Produce word for word the lines of the data below running from the one that has "IC2 pin XIN: XO -> XI" to the one that has "V1: 9V (plus", inclusive, and no others.

[Opening Dataset content section]

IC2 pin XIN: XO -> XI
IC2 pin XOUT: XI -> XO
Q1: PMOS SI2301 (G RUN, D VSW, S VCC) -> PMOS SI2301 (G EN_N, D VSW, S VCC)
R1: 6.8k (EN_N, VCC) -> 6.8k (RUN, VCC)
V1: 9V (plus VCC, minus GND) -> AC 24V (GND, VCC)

[Closing Dataset content section]
[Opening Dataset content section]

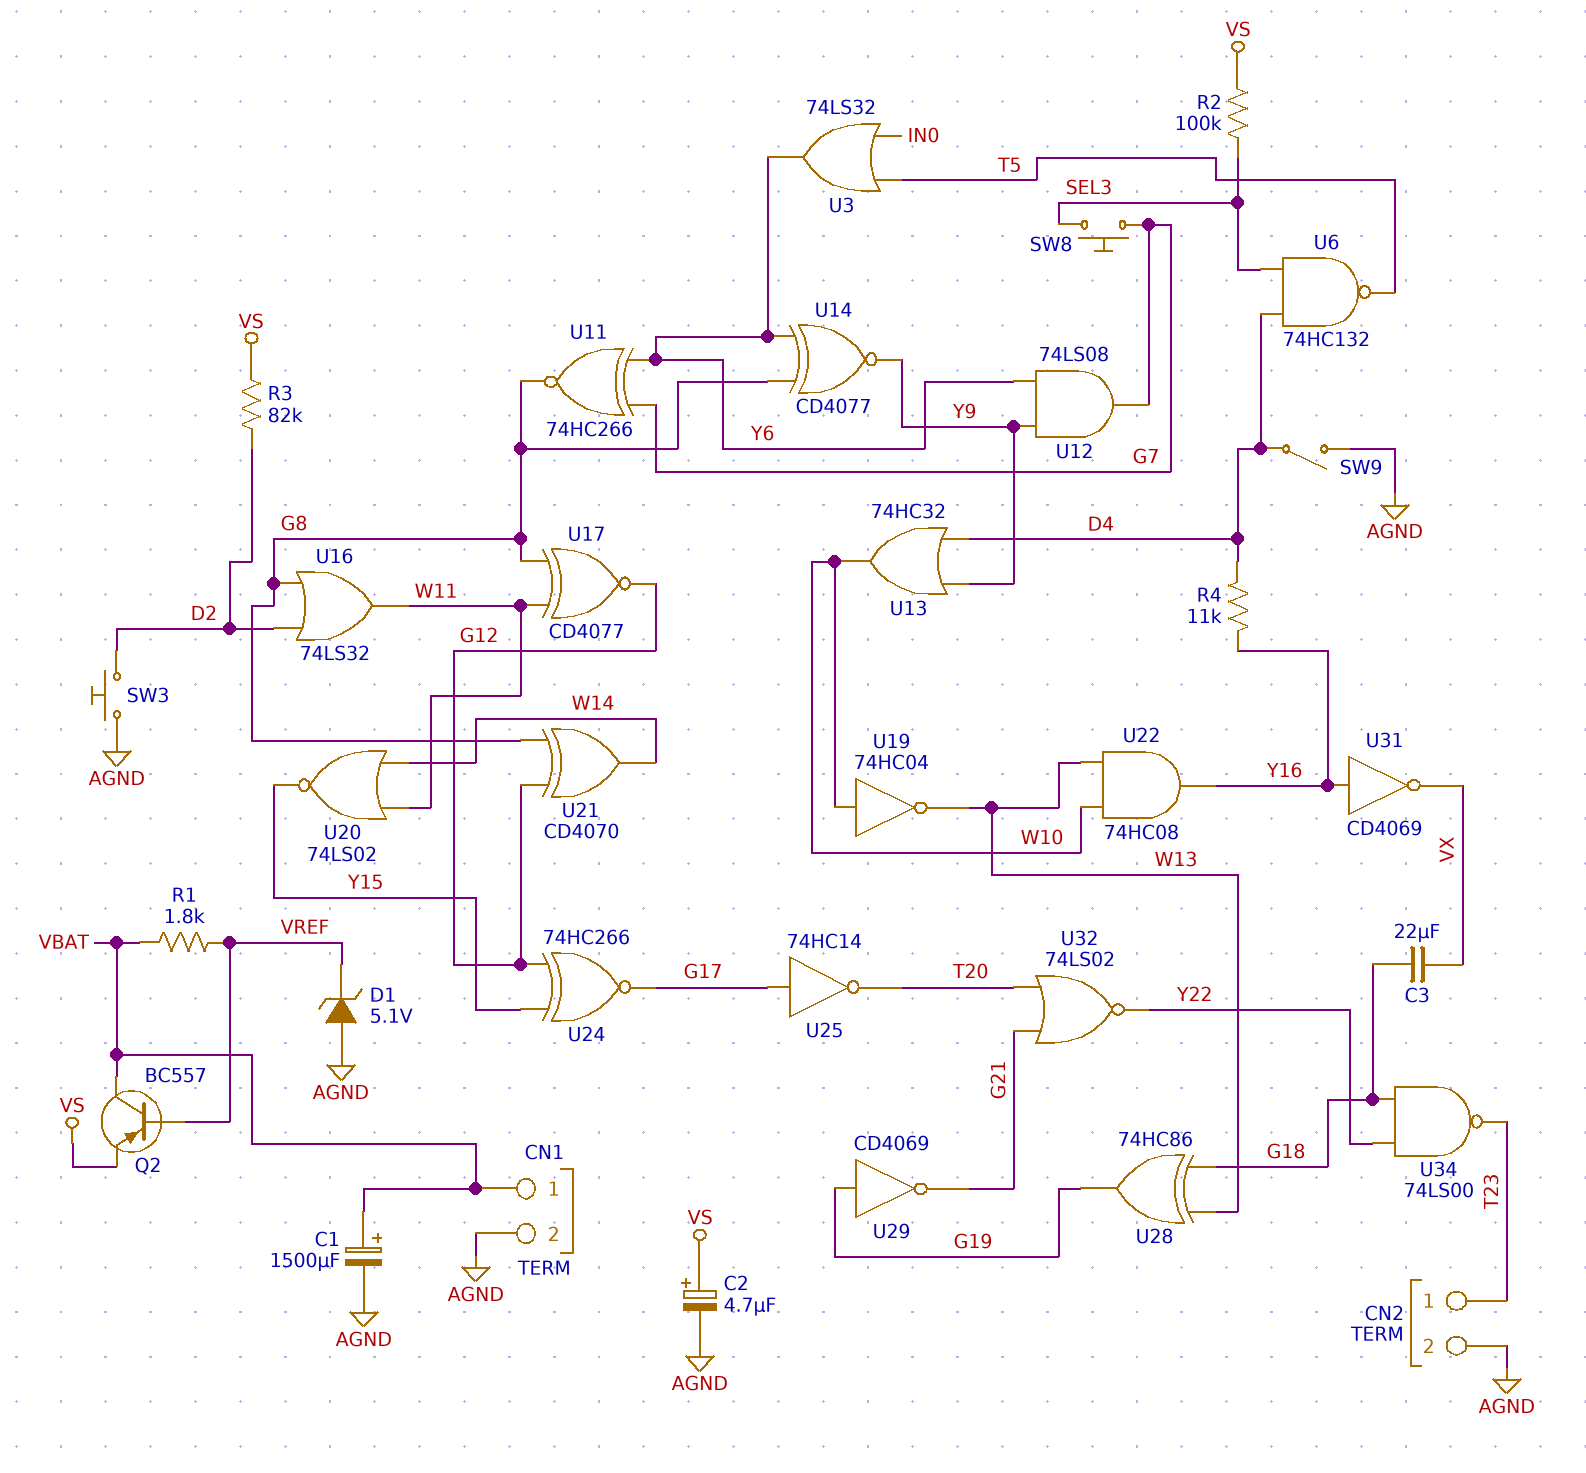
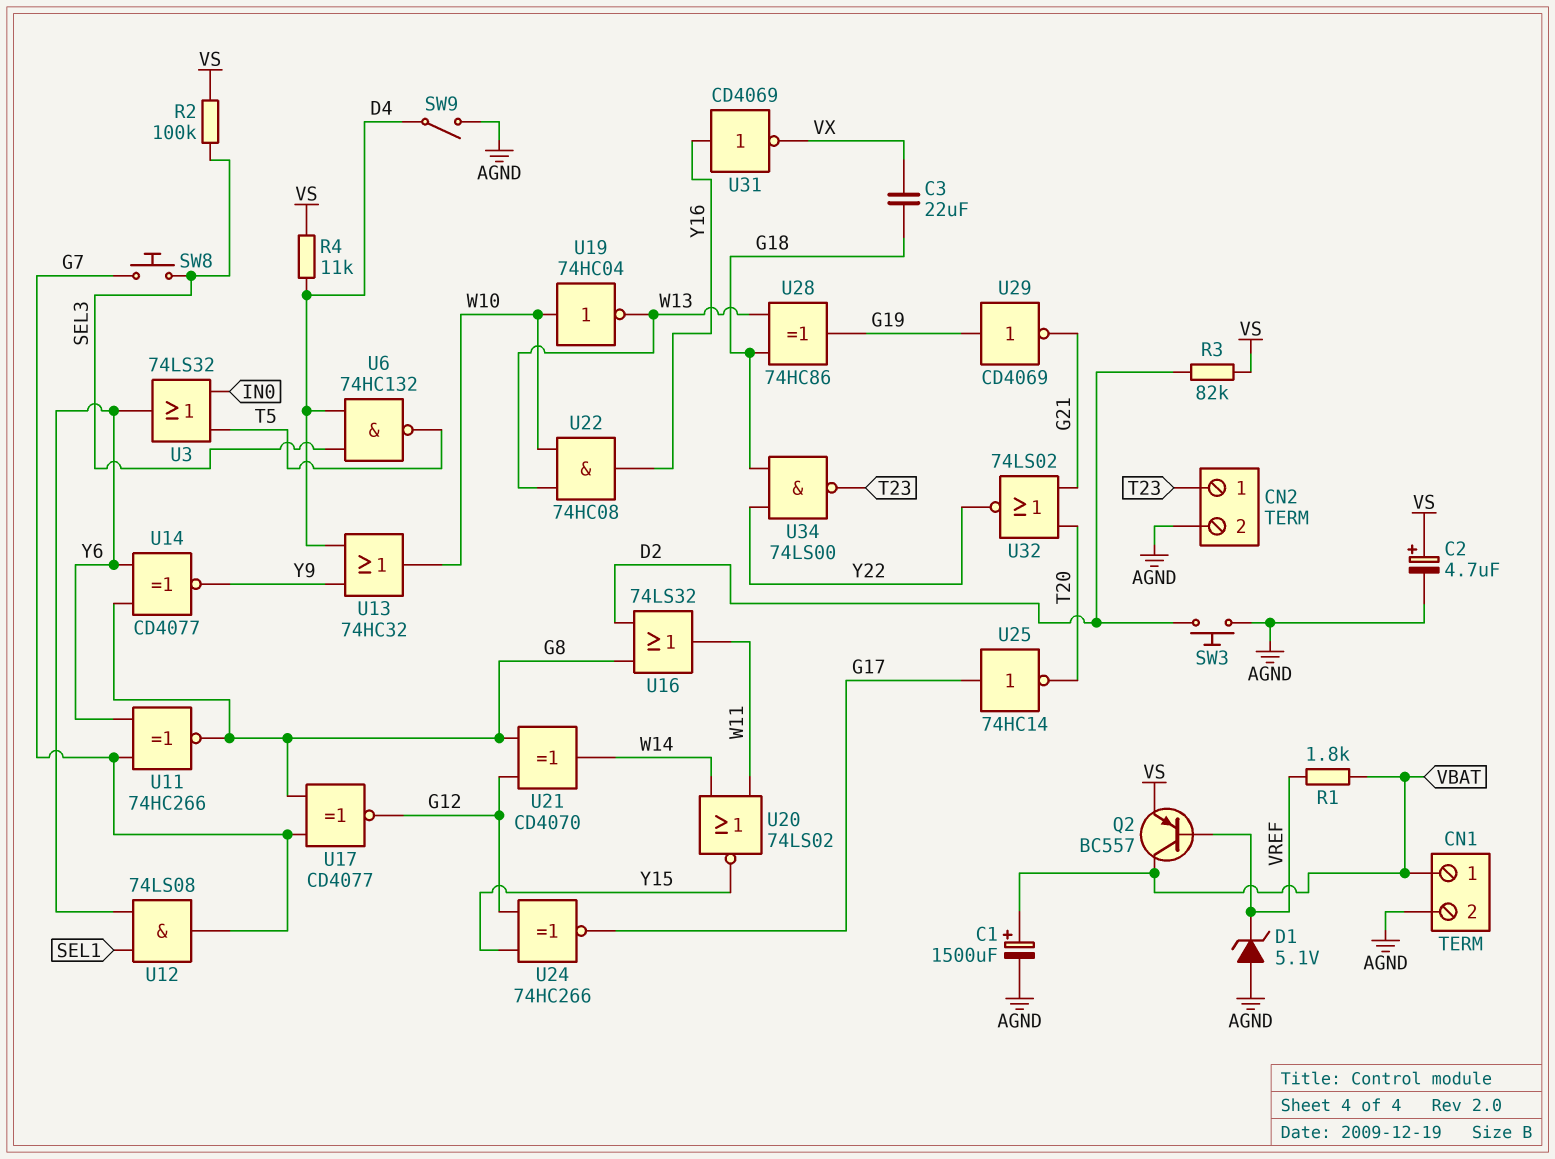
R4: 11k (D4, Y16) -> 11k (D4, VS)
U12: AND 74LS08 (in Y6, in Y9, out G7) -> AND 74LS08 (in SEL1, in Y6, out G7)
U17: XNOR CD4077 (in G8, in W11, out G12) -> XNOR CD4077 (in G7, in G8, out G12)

[Closing Dataset content section]

Solution to this problem>
IC2 pin XIN: XO -> XI
IC2 pin XOUT: XI -> XO
Q1: PMOS SI2301 (G RUN, D VSW, S VCC) -> PMOS SI2301 (G EN_N, D VSW, S VCC)
R1: 6.8k (EN_N, VCC) -> 6.8k (RUN, VCC)
V1: 9V (plus VCC, minus GND) -> AC 24V (GND, VCC)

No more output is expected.